(A run of records)
• • •

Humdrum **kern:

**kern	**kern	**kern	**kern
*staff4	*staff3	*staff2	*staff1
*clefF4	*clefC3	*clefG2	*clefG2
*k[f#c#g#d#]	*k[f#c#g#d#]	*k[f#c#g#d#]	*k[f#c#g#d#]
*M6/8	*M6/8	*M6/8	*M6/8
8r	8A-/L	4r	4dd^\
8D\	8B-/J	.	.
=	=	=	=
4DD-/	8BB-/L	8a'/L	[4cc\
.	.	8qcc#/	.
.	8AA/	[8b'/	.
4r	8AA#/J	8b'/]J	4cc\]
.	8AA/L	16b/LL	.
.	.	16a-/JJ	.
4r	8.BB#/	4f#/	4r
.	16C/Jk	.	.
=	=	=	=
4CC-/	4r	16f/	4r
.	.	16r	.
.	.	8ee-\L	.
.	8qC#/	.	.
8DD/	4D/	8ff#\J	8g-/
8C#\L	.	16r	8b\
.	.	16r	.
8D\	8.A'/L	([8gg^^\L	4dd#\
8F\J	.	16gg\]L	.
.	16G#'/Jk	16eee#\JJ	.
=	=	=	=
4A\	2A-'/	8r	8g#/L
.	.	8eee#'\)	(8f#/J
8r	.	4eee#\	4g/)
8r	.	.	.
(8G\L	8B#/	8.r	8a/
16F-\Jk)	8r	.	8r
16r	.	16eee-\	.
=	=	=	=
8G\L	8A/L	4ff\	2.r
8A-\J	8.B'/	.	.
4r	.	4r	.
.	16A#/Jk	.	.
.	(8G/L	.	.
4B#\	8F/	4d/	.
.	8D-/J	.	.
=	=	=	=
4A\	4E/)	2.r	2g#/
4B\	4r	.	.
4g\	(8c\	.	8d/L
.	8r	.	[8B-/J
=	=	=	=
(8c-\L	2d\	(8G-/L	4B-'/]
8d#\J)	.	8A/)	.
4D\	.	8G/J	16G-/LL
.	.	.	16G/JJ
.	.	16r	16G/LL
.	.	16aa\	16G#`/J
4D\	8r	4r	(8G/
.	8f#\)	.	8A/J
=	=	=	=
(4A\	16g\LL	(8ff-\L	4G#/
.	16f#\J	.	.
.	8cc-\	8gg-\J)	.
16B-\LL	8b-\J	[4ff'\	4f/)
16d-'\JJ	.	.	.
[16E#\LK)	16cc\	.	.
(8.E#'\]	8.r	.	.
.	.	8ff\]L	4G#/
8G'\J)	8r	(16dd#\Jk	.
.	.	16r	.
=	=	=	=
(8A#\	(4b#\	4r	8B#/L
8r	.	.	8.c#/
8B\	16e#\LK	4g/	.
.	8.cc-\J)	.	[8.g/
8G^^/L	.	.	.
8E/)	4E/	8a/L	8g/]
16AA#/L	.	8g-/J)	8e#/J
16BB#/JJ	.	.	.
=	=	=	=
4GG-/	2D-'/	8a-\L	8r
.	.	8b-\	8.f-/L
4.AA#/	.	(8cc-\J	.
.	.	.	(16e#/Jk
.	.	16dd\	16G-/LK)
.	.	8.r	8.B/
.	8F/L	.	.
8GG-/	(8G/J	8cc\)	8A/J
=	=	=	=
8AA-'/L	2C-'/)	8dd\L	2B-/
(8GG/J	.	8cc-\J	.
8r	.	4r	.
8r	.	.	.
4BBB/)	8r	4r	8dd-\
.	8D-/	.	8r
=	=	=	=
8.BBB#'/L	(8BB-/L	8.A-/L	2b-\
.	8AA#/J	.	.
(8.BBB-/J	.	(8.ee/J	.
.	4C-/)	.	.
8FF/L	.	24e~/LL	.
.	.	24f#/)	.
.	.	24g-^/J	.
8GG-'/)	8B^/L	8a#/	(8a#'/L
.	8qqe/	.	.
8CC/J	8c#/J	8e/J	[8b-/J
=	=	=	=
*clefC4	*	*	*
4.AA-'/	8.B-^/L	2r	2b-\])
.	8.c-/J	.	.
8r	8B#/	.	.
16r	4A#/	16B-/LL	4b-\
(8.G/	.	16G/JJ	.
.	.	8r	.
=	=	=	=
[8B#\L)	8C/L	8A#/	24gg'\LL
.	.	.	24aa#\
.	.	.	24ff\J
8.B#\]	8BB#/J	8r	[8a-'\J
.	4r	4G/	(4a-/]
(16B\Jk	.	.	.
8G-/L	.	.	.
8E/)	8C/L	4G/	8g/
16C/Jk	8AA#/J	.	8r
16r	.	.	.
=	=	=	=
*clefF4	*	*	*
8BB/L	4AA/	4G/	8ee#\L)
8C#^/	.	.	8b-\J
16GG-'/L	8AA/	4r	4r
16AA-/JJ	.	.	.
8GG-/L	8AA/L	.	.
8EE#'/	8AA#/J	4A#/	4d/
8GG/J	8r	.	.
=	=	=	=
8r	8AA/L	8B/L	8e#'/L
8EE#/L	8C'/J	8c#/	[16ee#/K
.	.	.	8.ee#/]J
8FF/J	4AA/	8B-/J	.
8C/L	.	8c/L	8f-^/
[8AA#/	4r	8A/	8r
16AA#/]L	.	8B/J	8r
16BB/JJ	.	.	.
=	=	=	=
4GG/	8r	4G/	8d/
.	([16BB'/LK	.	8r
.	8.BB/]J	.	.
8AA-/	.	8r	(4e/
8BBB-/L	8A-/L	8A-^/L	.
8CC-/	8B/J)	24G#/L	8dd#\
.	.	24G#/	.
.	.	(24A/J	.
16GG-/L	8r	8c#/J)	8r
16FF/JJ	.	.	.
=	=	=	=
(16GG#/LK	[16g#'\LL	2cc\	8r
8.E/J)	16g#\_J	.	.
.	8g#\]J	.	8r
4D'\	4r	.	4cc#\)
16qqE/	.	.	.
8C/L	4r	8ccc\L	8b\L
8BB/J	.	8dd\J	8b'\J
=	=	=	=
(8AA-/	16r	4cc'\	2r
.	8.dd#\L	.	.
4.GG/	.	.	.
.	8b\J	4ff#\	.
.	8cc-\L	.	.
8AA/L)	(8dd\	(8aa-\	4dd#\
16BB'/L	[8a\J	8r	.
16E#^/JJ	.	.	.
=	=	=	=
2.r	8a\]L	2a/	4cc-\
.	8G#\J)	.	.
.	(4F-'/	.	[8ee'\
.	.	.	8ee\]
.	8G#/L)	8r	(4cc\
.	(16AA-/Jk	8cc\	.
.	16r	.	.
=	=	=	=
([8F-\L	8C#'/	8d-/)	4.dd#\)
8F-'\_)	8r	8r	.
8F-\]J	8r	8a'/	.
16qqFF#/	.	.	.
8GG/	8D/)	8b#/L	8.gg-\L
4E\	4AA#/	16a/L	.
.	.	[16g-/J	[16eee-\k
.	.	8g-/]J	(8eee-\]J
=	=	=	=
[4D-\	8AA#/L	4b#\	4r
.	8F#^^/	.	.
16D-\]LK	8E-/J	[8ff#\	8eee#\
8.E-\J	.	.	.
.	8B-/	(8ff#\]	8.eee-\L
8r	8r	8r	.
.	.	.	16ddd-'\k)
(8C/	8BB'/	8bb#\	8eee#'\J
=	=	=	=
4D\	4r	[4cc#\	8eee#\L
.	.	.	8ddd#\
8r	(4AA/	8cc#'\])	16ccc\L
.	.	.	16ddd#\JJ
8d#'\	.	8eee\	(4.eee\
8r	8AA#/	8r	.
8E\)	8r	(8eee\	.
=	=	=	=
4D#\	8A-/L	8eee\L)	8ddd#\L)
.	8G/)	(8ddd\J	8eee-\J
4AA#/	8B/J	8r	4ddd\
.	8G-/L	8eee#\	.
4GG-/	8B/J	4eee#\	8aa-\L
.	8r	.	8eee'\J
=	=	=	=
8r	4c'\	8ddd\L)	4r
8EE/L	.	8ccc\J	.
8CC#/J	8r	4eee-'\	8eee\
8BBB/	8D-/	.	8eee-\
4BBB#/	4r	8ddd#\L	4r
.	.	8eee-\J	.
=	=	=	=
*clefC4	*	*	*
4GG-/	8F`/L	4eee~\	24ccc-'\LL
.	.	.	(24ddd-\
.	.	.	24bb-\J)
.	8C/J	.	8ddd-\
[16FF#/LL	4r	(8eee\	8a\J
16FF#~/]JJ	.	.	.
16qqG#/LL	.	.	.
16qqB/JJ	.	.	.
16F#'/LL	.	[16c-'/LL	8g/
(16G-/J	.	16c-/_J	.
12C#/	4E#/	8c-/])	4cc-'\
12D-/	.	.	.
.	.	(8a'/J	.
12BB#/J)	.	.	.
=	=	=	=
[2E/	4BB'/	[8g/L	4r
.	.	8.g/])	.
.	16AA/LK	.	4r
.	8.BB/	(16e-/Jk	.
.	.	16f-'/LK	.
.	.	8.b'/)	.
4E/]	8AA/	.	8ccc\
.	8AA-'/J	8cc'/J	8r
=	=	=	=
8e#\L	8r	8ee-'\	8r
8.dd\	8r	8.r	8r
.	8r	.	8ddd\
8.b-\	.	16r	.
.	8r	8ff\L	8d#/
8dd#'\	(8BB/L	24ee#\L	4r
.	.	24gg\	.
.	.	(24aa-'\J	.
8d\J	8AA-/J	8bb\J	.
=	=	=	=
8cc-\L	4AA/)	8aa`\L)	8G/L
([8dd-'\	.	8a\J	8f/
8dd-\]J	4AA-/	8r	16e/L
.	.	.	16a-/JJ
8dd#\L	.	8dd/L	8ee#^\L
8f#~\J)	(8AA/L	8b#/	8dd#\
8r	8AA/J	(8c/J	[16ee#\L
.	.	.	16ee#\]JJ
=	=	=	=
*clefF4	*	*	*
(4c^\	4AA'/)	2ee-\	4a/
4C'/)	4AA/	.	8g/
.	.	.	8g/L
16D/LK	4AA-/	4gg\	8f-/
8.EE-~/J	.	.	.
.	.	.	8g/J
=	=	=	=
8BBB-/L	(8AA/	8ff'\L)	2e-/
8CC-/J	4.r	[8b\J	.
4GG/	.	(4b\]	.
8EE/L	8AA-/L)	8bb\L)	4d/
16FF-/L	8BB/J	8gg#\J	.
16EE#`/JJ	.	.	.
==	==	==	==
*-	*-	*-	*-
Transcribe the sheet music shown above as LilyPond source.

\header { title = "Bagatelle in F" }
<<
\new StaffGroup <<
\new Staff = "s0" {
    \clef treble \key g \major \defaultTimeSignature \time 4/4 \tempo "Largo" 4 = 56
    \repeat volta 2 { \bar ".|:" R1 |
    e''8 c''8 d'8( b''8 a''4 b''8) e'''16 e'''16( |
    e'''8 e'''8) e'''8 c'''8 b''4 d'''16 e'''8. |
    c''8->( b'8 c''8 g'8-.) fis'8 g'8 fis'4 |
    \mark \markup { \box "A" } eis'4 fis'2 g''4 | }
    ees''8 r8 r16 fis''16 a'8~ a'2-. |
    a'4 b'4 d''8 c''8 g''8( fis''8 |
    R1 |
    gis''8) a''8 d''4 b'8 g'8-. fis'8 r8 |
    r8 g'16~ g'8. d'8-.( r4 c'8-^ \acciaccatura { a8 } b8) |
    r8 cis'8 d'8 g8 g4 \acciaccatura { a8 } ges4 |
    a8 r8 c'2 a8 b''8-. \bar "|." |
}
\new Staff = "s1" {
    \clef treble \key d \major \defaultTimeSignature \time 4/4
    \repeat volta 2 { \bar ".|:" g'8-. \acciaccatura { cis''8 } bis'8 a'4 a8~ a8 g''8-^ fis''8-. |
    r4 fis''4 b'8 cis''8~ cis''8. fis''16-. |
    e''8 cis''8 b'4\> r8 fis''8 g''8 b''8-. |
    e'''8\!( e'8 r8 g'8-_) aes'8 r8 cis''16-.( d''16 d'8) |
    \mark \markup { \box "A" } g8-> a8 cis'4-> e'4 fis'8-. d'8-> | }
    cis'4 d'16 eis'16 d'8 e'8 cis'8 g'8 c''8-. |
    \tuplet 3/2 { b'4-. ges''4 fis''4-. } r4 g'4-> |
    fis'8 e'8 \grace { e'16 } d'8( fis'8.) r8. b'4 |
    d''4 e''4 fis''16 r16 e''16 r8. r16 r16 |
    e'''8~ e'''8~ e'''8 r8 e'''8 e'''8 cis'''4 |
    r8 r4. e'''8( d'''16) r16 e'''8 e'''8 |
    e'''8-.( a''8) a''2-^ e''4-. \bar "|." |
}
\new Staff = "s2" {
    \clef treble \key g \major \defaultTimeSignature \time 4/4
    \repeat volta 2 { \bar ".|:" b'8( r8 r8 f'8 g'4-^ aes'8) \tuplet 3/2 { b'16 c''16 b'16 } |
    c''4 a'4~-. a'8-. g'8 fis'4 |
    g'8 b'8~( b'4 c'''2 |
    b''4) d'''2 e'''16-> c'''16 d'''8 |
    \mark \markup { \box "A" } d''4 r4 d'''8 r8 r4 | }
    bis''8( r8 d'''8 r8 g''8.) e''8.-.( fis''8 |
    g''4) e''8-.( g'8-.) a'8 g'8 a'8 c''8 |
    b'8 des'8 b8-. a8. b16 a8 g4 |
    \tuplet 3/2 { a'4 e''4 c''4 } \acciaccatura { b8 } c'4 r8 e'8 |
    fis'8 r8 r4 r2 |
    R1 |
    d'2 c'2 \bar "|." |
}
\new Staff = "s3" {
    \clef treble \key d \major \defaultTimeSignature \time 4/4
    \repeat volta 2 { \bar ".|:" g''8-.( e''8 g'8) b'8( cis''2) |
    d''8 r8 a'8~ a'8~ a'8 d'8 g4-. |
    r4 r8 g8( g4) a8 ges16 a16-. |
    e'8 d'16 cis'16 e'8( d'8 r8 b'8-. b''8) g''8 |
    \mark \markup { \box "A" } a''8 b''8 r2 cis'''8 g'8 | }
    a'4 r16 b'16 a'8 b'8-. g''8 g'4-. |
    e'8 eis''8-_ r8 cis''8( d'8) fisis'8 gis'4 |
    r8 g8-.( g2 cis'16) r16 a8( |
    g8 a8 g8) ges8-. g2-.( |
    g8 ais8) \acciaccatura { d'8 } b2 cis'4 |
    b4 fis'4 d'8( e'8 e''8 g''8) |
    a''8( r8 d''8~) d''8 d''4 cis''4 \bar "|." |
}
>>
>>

• • •

*Exercise*
Show each line of the material above that contains the string "treble", matching case exactly.

*Result of the exercise*
    \clef treble \key g \major \defaultTimeSignature \time 4/4 \tempo "Largo" 4 = 56
    \clef treble \key d \major \defaultTimeSignature \time 4/4
    \clef treble \key g \major \defaultTimeSignature \time 4/4
    \clef treble \key d \major \defaultTimeSignature \time 4/4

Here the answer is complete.